[Object change descriptions]
Segment Open
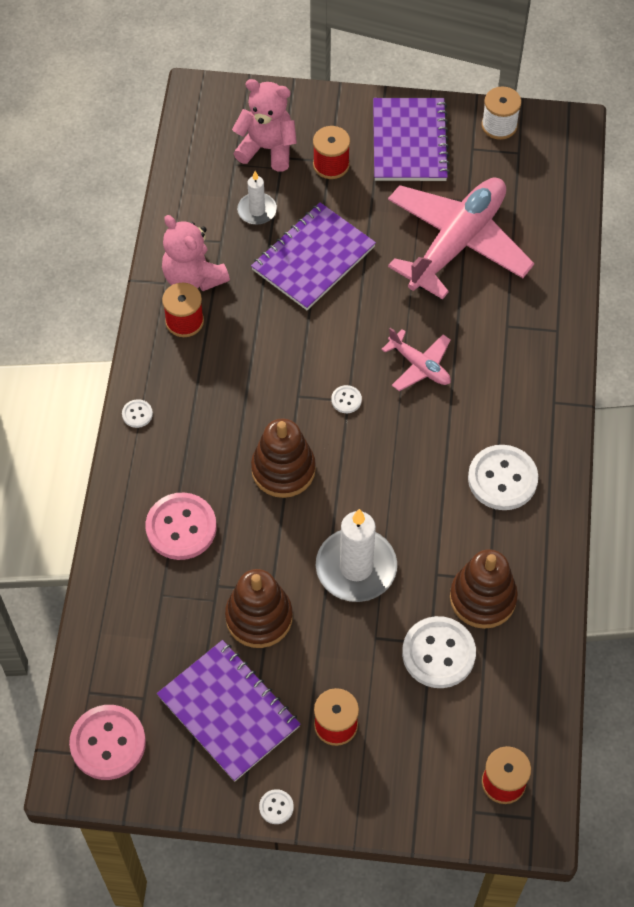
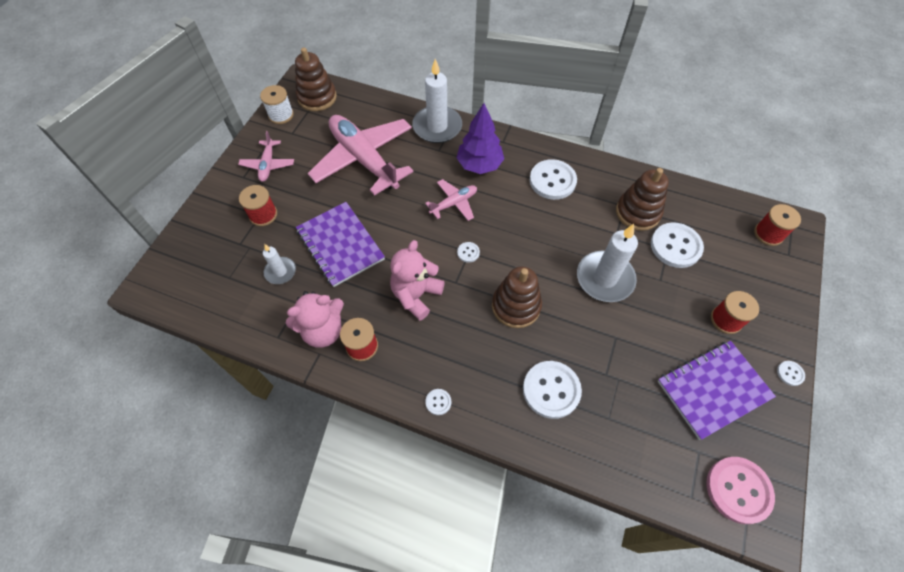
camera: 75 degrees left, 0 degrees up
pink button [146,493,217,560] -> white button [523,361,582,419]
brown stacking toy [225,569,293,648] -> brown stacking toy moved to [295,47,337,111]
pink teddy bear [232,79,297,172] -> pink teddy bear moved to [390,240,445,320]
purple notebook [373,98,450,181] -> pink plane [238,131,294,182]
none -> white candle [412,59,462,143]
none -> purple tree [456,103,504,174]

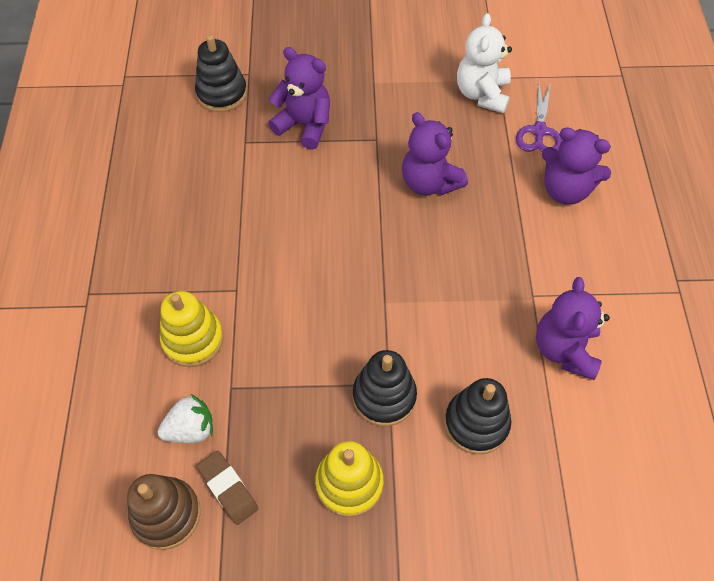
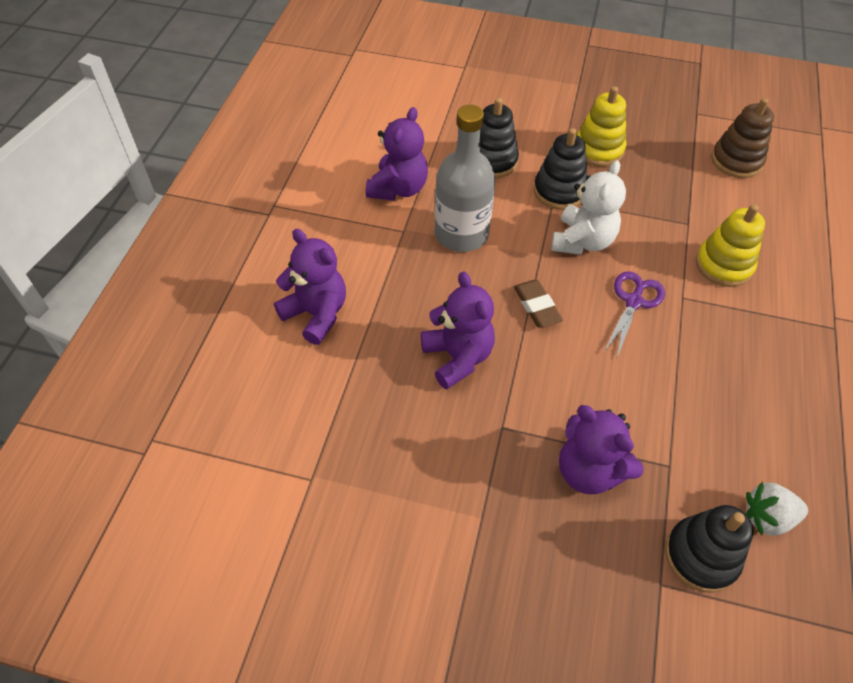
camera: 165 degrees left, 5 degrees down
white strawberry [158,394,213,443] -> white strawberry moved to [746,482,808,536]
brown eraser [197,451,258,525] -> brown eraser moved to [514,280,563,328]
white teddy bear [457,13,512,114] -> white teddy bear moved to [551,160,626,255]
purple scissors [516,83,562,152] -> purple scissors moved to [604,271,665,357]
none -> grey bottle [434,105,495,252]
Segment Closed
- **Problem statement**: When you transcribe the lines above, keep every word exact but leave the pictures behind.

- **Finished exercise**:
camera: 75 degrees left, 0 degrees up
pink button [146,493,217,560] -> white button [523,361,582,419]
brown stacking toy [225,569,293,648] -> brown stacking toy moved to [295,47,337,111]
pink teddy bear [232,79,297,172] -> pink teddy bear moved to [390,240,445,320]
purple notebook [373,98,450,181] -> pink plane [238,131,294,182]
none -> white candle [412,59,462,143]
none -> purple tree [456,103,504,174]

camera: 165 degrees left, 5 degrees down
white strawberry [158,394,213,443] -> white strawberry moved to [746,482,808,536]
brown eraser [197,451,258,525] -> brown eraser moved to [514,280,563,328]
white teddy bear [457,13,512,114] -> white teddy bear moved to [551,160,626,255]
purple scissors [516,83,562,152] -> purple scissors moved to [604,271,665,357]
none -> grey bottle [434,105,495,252]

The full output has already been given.